[Collected data entries]
::::::

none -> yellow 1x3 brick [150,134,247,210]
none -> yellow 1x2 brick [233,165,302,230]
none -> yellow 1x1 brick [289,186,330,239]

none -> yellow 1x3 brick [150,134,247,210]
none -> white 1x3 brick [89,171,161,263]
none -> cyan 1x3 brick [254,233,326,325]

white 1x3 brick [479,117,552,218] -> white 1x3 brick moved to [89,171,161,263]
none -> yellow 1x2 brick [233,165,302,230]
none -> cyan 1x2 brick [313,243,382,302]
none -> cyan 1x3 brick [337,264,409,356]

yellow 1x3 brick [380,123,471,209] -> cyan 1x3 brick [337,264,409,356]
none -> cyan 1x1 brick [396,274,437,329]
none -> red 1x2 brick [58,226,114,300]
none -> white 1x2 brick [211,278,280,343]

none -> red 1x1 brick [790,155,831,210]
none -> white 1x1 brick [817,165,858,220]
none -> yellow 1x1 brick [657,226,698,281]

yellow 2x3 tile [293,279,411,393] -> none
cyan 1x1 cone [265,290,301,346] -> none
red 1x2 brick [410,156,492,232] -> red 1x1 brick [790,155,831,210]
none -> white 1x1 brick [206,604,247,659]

::::::

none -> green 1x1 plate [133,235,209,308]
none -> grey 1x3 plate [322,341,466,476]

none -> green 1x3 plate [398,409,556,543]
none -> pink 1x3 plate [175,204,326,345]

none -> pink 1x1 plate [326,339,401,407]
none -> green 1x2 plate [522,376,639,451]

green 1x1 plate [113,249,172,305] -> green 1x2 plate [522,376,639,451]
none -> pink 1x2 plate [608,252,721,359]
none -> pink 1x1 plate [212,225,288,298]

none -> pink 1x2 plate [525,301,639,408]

::::::

## Exercise description
Using the entries above, give back exactly the line containing "none -> cyan 1x3 brick [254,233,326,325]", the line containing "none -> cyan 1x1 brick [396,274,437,329]", and every line between them, and nothing else.

## Result
none -> cyan 1x3 brick [254,233,326,325]

white 1x3 brick [479,117,552,218] -> white 1x3 brick moved to [89,171,161,263]
none -> yellow 1x2 brick [233,165,302,230]
none -> cyan 1x2 brick [313,243,382,302]
none -> cyan 1x3 brick [337,264,409,356]

yellow 1x3 brick [380,123,471,209] -> cyan 1x3 brick [337,264,409,356]
none -> cyan 1x1 brick [396,274,437,329]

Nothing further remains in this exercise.